(Records from a collection)
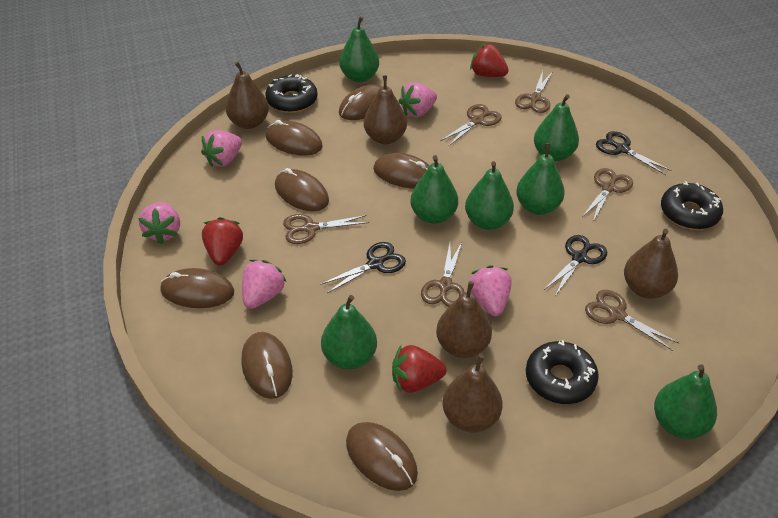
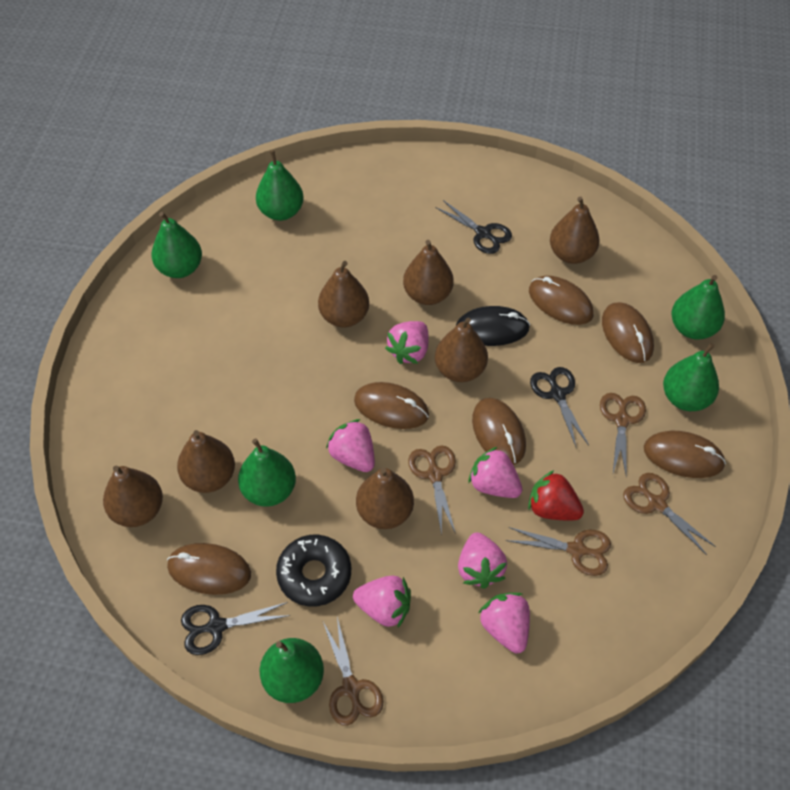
black donut: 3 -> 1
black mouse: 0 -> 1
brown mouse: 7 -> 6
brown pear: 5 -> 7
brown scissors: 6 -> 5
green pear: 7 -> 6
pink strawberry: 5 -> 6
red strawberry: 3 -> 1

What the task asks:
An exact copy of the entries above is required, with the pictures left out.

Answer to the exercise:
black donut: 3 -> 1
black mouse: 0 -> 1
brown mouse: 7 -> 6
brown pear: 5 -> 7
brown scissors: 6 -> 5
green pear: 7 -> 6
pink strawberry: 5 -> 6
red strawberry: 3 -> 1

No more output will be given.